### Study material
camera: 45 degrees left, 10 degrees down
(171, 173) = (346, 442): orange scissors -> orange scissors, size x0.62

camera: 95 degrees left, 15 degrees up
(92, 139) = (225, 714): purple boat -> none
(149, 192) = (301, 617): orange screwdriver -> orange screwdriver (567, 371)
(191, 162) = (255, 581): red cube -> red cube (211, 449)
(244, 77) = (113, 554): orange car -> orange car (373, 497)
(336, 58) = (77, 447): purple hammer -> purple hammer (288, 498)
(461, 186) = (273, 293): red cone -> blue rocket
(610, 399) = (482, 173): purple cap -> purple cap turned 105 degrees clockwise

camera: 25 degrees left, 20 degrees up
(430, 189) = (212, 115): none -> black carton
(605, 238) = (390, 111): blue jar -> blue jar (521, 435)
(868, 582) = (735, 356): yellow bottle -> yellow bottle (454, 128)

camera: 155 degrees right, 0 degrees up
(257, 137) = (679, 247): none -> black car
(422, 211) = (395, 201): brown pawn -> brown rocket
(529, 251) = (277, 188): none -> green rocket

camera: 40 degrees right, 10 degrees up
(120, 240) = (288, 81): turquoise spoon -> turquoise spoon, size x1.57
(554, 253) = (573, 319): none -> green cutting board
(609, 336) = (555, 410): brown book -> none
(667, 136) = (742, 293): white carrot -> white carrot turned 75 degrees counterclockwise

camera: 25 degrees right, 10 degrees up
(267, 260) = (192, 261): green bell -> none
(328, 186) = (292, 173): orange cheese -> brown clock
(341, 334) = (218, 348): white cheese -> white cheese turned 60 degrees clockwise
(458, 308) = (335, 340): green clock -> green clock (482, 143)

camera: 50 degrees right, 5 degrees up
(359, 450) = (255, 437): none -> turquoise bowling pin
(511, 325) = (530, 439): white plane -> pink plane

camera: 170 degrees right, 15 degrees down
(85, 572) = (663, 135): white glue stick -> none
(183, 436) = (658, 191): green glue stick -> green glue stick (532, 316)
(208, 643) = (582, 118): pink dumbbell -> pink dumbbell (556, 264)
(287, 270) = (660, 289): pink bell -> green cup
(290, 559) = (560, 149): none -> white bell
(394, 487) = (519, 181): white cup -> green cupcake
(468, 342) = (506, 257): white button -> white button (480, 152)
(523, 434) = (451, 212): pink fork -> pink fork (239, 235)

### Exercise
Retype the entries exactly; leave nothing out.

### Solution for this exercise
camera: 45 degrees left, 10 degrees down
(171, 173) = (346, 442): orange scissors -> orange scissors, size x0.62

camera: 95 degrees left, 15 degrees up
(92, 139) = (225, 714): purple boat -> none
(149, 192) = (301, 617): orange screwdriver -> orange screwdriver (567, 371)
(191, 162) = (255, 581): red cube -> red cube (211, 449)
(244, 77) = (113, 554): orange car -> orange car (373, 497)
(336, 58) = (77, 447): purple hammer -> purple hammer (288, 498)
(461, 186) = (273, 293): red cone -> blue rocket
(610, 399) = (482, 173): purple cap -> purple cap turned 105 degrees clockwise

camera: 25 degrees left, 20 degrees up
(430, 189) = (212, 115): none -> black carton
(605, 238) = (390, 111): blue jar -> blue jar (521, 435)
(868, 582) = (735, 356): yellow bottle -> yellow bottle (454, 128)

camera: 155 degrees right, 0 degrees up
(257, 137) = (679, 247): none -> black car
(422, 211) = (395, 201): brown pawn -> brown rocket
(529, 251) = (277, 188): none -> green rocket

camera: 40 degrees right, 10 degrees up
(120, 240) = (288, 81): turquoise spoon -> turquoise spoon, size x1.57
(554, 253) = (573, 319): none -> green cutting board
(609, 336) = (555, 410): brown book -> none
(667, 136) = (742, 293): white carrot -> white carrot turned 75 degrees counterclockwise

camera: 25 degrees right, 10 degrees up
(267, 260) = (192, 261): green bell -> none
(328, 186) = (292, 173): orange cheese -> brown clock
(341, 334) = (218, 348): white cheese -> white cheese turned 60 degrees clockwise
(458, 308) = (335, 340): green clock -> green clock (482, 143)

camera: 50 degrees right, 5 degrees up
(359, 450) = (255, 437): none -> turquoise bowling pin
(511, 325) = (530, 439): white plane -> pink plane

camera: 170 degrees right, 15 degrees down
(85, 572) = (663, 135): white glue stick -> none
(183, 436) = (658, 191): green glue stick -> green glue stick (532, 316)
(208, 643) = (582, 118): pink dumbbell -> pink dumbbell (556, 264)
(287, 270) = (660, 289): pink bell -> green cup
(290, 559) = (560, 149): none -> white bell
(394, 487) = (519, 181): white cup -> green cupcake
(468, 342) = (506, 257): white button -> white button (480, 152)
(523, 434) = (451, 212): pink fork -> pink fork (239, 235)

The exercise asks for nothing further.